#### WORKING DATA:

= = = = = = =

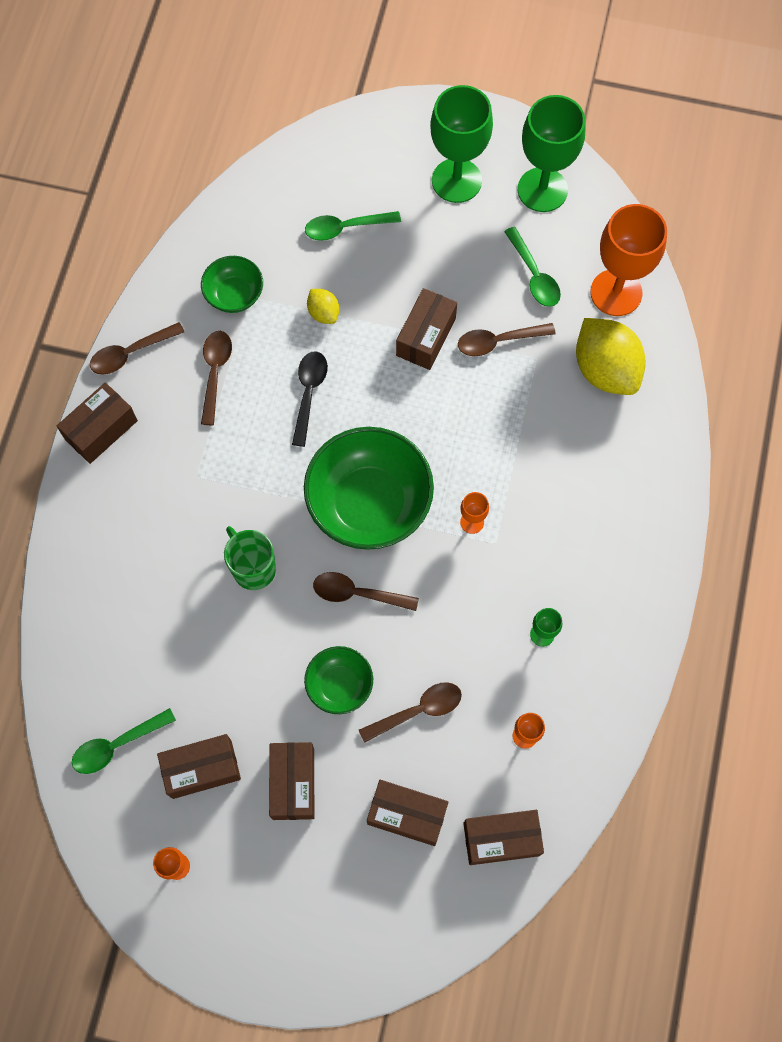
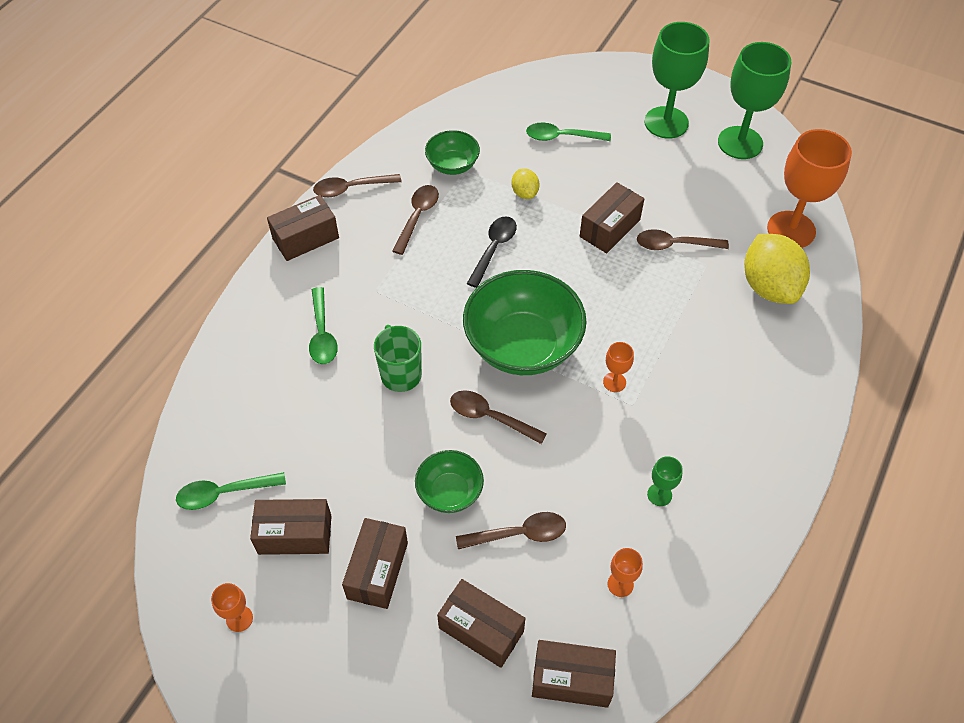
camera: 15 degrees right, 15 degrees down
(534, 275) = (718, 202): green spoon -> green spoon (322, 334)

= = = = = = =

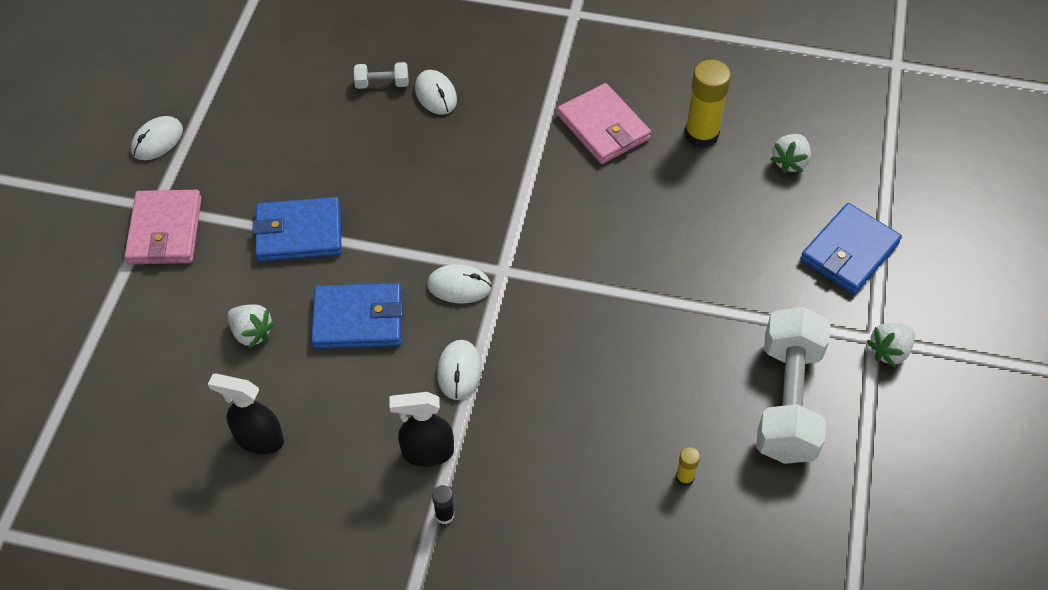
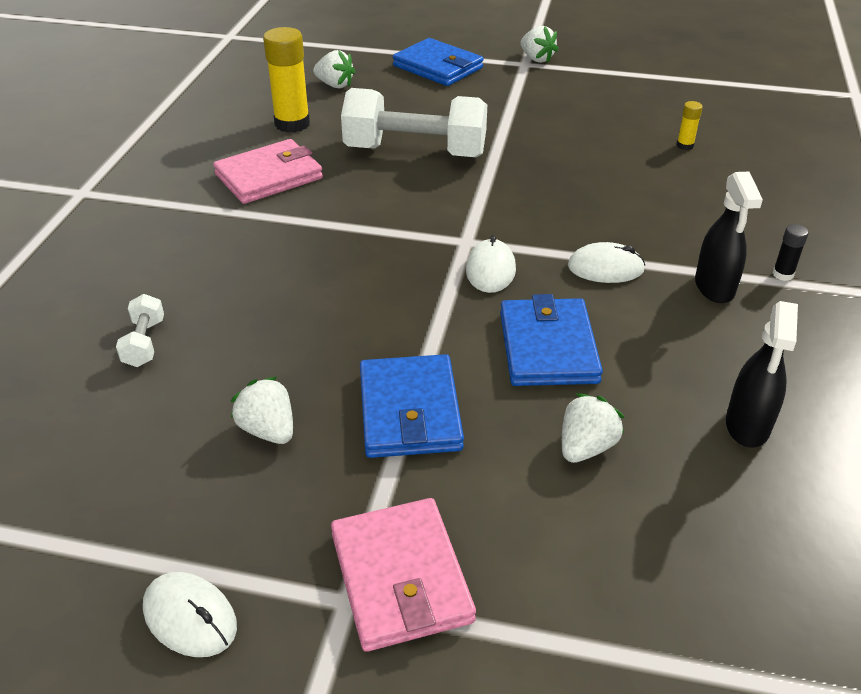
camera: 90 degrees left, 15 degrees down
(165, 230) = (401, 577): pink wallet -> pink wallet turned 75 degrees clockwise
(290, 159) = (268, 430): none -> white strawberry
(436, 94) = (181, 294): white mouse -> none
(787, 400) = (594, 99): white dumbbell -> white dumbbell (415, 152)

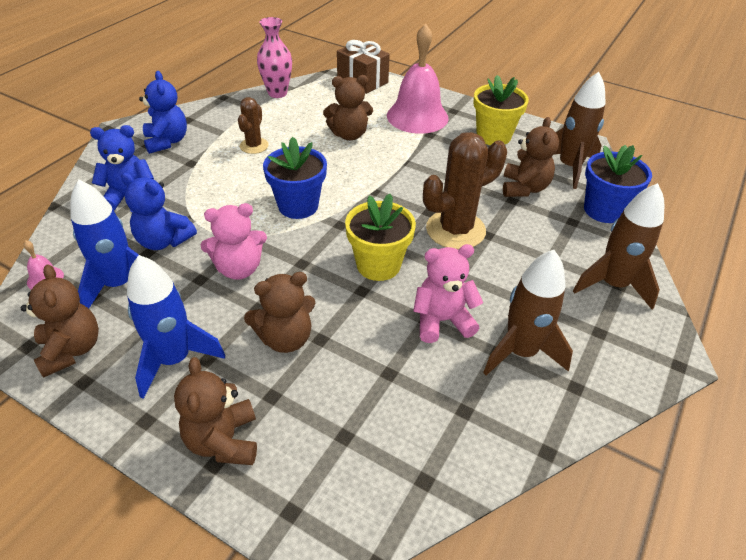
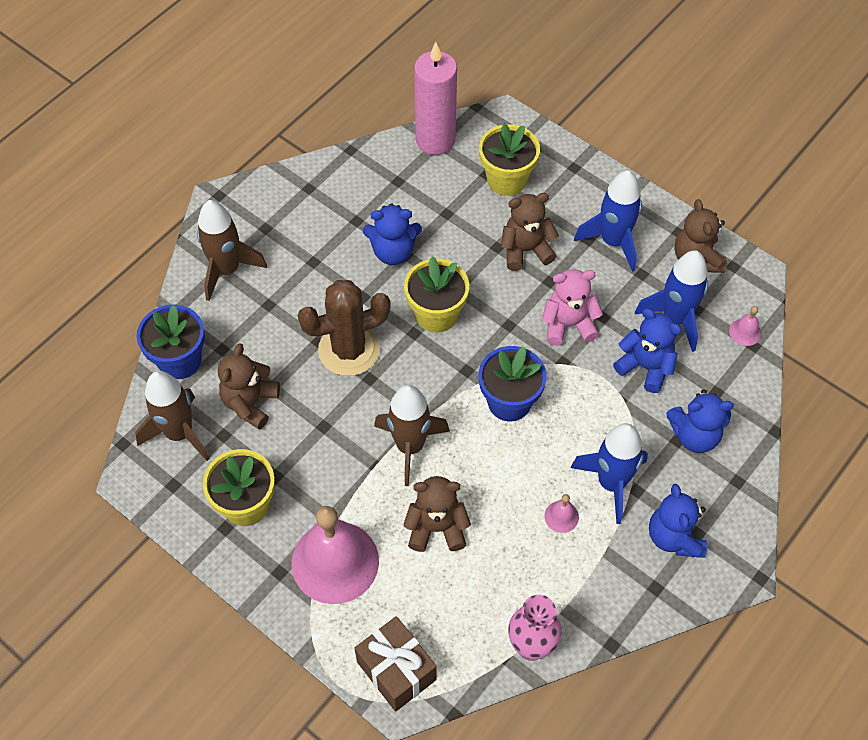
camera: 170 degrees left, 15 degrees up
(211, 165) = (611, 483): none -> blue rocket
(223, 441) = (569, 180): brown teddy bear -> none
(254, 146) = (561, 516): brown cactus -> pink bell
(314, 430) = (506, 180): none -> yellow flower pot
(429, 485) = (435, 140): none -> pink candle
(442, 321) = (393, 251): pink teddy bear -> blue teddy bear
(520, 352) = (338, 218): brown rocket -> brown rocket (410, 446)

= = = = = = =

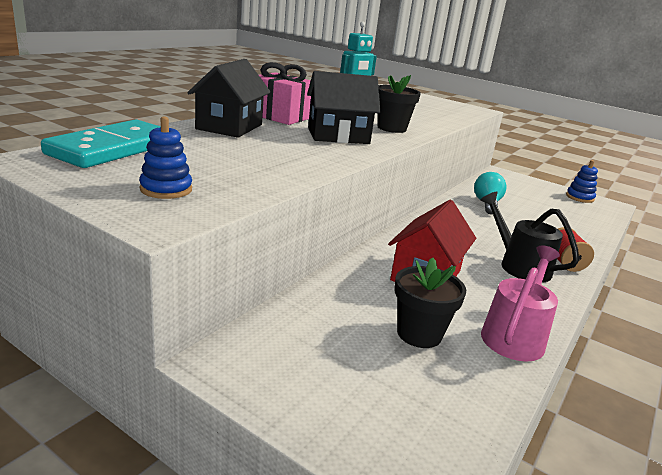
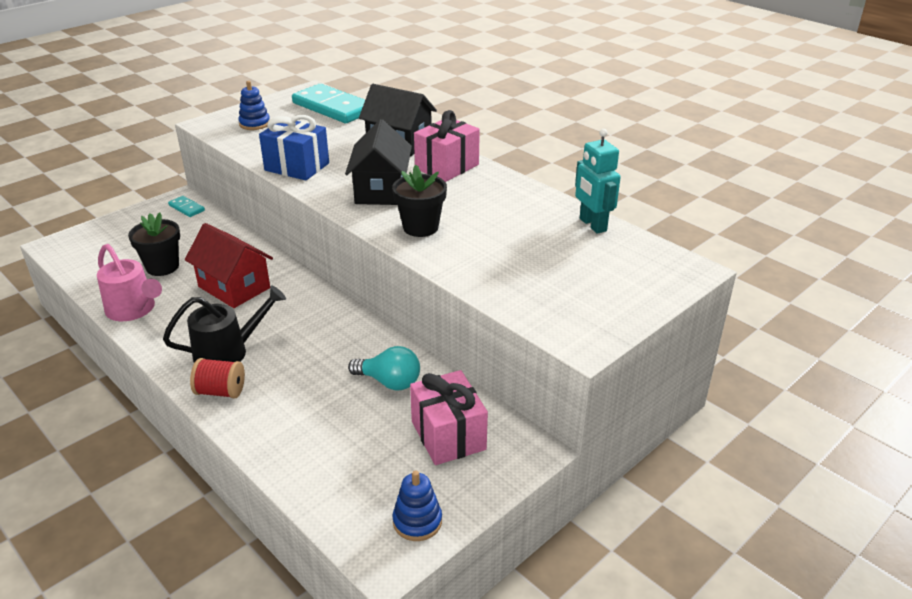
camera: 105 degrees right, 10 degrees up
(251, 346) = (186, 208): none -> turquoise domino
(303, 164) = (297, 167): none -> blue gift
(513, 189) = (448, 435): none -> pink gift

= = = = = = =

#### TASK TO COMPLETE:
Show each line of the data that contains the string "bear".

#### SOLUTION TO THIS PROBLEM:
(223, 441) = (569, 180): brown teddy bear -> none
(442, 321) = (393, 251): pink teddy bear -> blue teddy bear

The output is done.